▶ _EXERCISE AIM_:
Each line of the listing is to be copied exactly.

▶ _INPUT FOR THIS TASK_:
━━━━━━━━━━

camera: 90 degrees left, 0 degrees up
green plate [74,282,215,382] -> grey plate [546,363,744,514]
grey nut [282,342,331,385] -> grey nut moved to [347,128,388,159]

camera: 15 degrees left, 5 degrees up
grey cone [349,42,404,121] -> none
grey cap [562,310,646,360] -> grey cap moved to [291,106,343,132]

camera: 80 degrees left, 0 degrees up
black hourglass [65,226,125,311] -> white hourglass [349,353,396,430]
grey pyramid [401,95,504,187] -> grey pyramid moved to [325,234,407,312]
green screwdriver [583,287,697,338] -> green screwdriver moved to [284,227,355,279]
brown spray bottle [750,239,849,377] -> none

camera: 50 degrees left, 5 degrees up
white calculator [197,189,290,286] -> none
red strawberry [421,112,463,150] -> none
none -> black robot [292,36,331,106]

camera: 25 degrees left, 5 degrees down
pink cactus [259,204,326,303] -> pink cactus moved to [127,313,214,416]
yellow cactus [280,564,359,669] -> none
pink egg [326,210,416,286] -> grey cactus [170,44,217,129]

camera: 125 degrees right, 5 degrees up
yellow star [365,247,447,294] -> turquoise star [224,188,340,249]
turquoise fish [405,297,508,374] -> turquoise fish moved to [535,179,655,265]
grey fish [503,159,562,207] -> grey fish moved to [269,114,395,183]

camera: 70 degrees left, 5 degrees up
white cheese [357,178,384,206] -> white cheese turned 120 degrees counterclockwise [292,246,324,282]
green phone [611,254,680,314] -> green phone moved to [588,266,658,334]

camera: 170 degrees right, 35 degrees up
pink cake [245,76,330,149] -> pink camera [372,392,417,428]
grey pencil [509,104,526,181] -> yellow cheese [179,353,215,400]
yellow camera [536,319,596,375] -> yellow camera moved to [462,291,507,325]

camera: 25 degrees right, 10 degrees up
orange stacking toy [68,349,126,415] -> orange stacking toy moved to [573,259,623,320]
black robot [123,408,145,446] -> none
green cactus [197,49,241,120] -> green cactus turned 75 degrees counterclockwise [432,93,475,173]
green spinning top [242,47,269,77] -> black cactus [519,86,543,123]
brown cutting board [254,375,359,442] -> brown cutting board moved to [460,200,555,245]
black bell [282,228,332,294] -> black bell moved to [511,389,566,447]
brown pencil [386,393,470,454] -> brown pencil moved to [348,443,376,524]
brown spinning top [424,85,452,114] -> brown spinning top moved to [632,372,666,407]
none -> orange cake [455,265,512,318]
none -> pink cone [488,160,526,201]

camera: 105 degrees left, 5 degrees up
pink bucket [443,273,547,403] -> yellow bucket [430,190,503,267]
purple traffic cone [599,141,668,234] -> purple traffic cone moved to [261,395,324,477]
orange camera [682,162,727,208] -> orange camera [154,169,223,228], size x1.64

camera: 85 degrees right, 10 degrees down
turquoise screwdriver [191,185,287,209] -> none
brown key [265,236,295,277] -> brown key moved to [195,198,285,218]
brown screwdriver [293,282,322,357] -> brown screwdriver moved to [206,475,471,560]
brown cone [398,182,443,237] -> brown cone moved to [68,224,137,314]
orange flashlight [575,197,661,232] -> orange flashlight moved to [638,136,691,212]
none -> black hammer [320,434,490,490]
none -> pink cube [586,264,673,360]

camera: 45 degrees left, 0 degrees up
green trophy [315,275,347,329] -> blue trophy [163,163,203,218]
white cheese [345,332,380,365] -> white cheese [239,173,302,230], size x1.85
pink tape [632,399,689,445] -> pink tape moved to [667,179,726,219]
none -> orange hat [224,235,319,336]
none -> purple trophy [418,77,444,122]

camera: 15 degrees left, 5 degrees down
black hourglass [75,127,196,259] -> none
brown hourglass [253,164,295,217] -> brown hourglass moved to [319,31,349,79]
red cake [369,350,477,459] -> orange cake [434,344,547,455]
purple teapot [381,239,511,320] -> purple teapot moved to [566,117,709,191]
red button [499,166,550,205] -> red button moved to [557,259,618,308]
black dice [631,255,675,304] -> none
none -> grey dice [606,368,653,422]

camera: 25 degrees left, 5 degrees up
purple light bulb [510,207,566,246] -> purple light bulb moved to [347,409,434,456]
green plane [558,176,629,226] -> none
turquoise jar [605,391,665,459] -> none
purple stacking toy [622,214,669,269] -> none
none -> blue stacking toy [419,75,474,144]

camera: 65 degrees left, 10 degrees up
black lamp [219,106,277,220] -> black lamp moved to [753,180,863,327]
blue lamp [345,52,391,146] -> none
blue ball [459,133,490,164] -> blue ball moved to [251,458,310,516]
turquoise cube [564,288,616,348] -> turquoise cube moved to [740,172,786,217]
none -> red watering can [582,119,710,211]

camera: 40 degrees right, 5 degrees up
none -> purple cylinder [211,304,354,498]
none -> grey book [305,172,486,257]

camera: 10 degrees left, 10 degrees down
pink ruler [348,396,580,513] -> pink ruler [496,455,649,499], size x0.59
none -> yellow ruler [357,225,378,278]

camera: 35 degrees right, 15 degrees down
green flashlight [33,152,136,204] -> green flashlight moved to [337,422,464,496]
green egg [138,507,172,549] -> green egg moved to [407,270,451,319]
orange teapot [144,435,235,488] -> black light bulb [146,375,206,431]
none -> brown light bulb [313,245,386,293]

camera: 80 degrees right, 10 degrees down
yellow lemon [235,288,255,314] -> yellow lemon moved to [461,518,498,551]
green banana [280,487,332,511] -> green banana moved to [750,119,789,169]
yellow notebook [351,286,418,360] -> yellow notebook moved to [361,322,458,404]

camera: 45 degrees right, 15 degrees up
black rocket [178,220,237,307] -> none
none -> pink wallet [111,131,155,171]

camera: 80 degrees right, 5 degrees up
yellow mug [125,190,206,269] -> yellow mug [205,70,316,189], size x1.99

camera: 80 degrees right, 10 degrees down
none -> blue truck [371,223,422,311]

━━━━━━━━━━

▶ _SOLUTION_:
camera: 90 degrees left, 0 degrees up
green plate [74,282,215,382] -> grey plate [546,363,744,514]
grey nut [282,342,331,385] -> grey nut moved to [347,128,388,159]

camera: 15 degrees left, 5 degrees up
grey cone [349,42,404,121] -> none
grey cap [562,310,646,360] -> grey cap moved to [291,106,343,132]

camera: 80 degrees left, 0 degrees up
black hourglass [65,226,125,311] -> white hourglass [349,353,396,430]
grey pyramid [401,95,504,187] -> grey pyramid moved to [325,234,407,312]
green screwdriver [583,287,697,338] -> green screwdriver moved to [284,227,355,279]
brown spray bottle [750,239,849,377] -> none

camera: 50 degrees left, 5 degrees up
white calculator [197,189,290,286] -> none
red strawberry [421,112,463,150] -> none
none -> black robot [292,36,331,106]

camera: 25 degrees left, 5 degrees down
pink cactus [259,204,326,303] -> pink cactus moved to [127,313,214,416]
yellow cactus [280,564,359,669] -> none
pink egg [326,210,416,286] -> grey cactus [170,44,217,129]

camera: 125 degrees right, 5 degrees up
yellow star [365,247,447,294] -> turquoise star [224,188,340,249]
turquoise fish [405,297,508,374] -> turquoise fish moved to [535,179,655,265]
grey fish [503,159,562,207] -> grey fish moved to [269,114,395,183]

camera: 70 degrees left, 5 degrees up
white cheese [357,178,384,206] -> white cheese turned 120 degrees counterclockwise [292,246,324,282]
green phone [611,254,680,314] -> green phone moved to [588,266,658,334]

camera: 170 degrees right, 35 degrees up
pink cake [245,76,330,149] -> pink camera [372,392,417,428]
grey pencil [509,104,526,181] -> yellow cheese [179,353,215,400]
yellow camera [536,319,596,375] -> yellow camera moved to [462,291,507,325]

camera: 25 degrees right, 10 degrees up
orange stacking toy [68,349,126,415] -> orange stacking toy moved to [573,259,623,320]
black robot [123,408,145,446] -> none
green cactus [197,49,241,120] -> green cactus turned 75 degrees counterclockwise [432,93,475,173]
green spinning top [242,47,269,77] -> black cactus [519,86,543,123]
brown cutting board [254,375,359,442] -> brown cutting board moved to [460,200,555,245]
black bell [282,228,332,294] -> black bell moved to [511,389,566,447]
brown pencil [386,393,470,454] -> brown pencil moved to [348,443,376,524]
brown spinning top [424,85,452,114] -> brown spinning top moved to [632,372,666,407]
none -> orange cake [455,265,512,318]
none -> pink cone [488,160,526,201]

camera: 105 degrees left, 5 degrees up
pink bucket [443,273,547,403] -> yellow bucket [430,190,503,267]
purple traffic cone [599,141,668,234] -> purple traffic cone moved to [261,395,324,477]
orange camera [682,162,727,208] -> orange camera [154,169,223,228], size x1.64

camera: 85 degrees right, 10 degrees down
turquoise screwdriver [191,185,287,209] -> none
brown key [265,236,295,277] -> brown key moved to [195,198,285,218]
brown screwdriver [293,282,322,357] -> brown screwdriver moved to [206,475,471,560]
brown cone [398,182,443,237] -> brown cone moved to [68,224,137,314]
orange flashlight [575,197,661,232] -> orange flashlight moved to [638,136,691,212]
none -> black hammer [320,434,490,490]
none -> pink cube [586,264,673,360]

camera: 45 degrees left, 0 degrees up
green trophy [315,275,347,329] -> blue trophy [163,163,203,218]
white cheese [345,332,380,365] -> white cheese [239,173,302,230], size x1.85
pink tape [632,399,689,445] -> pink tape moved to [667,179,726,219]
none -> orange hat [224,235,319,336]
none -> purple trophy [418,77,444,122]

camera: 15 degrees left, 5 degrees down
black hourglass [75,127,196,259] -> none
brown hourglass [253,164,295,217] -> brown hourglass moved to [319,31,349,79]
red cake [369,350,477,459] -> orange cake [434,344,547,455]
purple teapot [381,239,511,320] -> purple teapot moved to [566,117,709,191]
red button [499,166,550,205] -> red button moved to [557,259,618,308]
black dice [631,255,675,304] -> none
none -> grey dice [606,368,653,422]

camera: 25 degrees left, 5 degrees up
purple light bulb [510,207,566,246] -> purple light bulb moved to [347,409,434,456]
green plane [558,176,629,226] -> none
turquoise jar [605,391,665,459] -> none
purple stacking toy [622,214,669,269] -> none
none -> blue stacking toy [419,75,474,144]

camera: 65 degrees left, 10 degrees up
black lamp [219,106,277,220] -> black lamp moved to [753,180,863,327]
blue lamp [345,52,391,146] -> none
blue ball [459,133,490,164] -> blue ball moved to [251,458,310,516]
turquoise cube [564,288,616,348] -> turquoise cube moved to [740,172,786,217]
none -> red watering can [582,119,710,211]

camera: 40 degrees right, 5 degrees up
none -> purple cylinder [211,304,354,498]
none -> grey book [305,172,486,257]

camera: 10 degrees left, 10 degrees down
pink ruler [348,396,580,513] -> pink ruler [496,455,649,499], size x0.59
none -> yellow ruler [357,225,378,278]

camera: 35 degrees right, 15 degrees down
green flashlight [33,152,136,204] -> green flashlight moved to [337,422,464,496]
green egg [138,507,172,549] -> green egg moved to [407,270,451,319]
orange teapot [144,435,235,488] -> black light bulb [146,375,206,431]
none -> brown light bulb [313,245,386,293]

camera: 80 degrees right, 10 degrees down
yellow lemon [235,288,255,314] -> yellow lemon moved to [461,518,498,551]
green banana [280,487,332,511] -> green banana moved to [750,119,789,169]
yellow notebook [351,286,418,360] -> yellow notebook moved to [361,322,458,404]

camera: 45 degrees right, 15 degrees up
black rocket [178,220,237,307] -> none
none -> pink wallet [111,131,155,171]

camera: 80 degrees right, 5 degrees up
yellow mug [125,190,206,269] -> yellow mug [205,70,316,189], size x1.99

camera: 80 degrees right, 10 degrees down
none -> blue truck [371,223,422,311]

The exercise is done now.